──────── RECORD EXTRACTS ────────

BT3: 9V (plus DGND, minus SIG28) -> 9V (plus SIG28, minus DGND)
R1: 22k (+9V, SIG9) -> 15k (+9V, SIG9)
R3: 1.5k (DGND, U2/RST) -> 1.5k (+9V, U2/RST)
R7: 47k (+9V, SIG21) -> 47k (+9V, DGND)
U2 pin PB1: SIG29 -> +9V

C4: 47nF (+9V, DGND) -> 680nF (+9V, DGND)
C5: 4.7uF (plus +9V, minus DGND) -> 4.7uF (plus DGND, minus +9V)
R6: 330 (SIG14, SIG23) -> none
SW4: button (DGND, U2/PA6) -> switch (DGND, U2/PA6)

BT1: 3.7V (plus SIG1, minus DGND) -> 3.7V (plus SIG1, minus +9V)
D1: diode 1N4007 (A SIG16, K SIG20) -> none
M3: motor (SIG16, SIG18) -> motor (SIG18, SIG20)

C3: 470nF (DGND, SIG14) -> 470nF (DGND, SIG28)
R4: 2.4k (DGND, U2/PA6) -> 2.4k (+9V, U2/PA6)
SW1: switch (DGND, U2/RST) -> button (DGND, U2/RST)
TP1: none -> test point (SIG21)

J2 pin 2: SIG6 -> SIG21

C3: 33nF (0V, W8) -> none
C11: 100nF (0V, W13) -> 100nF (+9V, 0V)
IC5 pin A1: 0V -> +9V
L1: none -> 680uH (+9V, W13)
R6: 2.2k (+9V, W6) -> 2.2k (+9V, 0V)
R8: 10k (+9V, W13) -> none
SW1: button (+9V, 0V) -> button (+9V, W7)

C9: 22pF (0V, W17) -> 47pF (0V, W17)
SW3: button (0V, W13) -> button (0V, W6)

────────

EXERCISE: Lines in the data that hold "plus" must be located and copied.

ANSWER SECTION:
BT3: 9V (plus DGND, minus SIG28) -> 9V (plus SIG28, minus DGND)
C5: 4.7uF (plus +9V, minus DGND) -> 4.7uF (plus DGND, minus +9V)
BT1: 3.7V (plus SIG1, minus DGND) -> 3.7V (plus SIG1, minus +9V)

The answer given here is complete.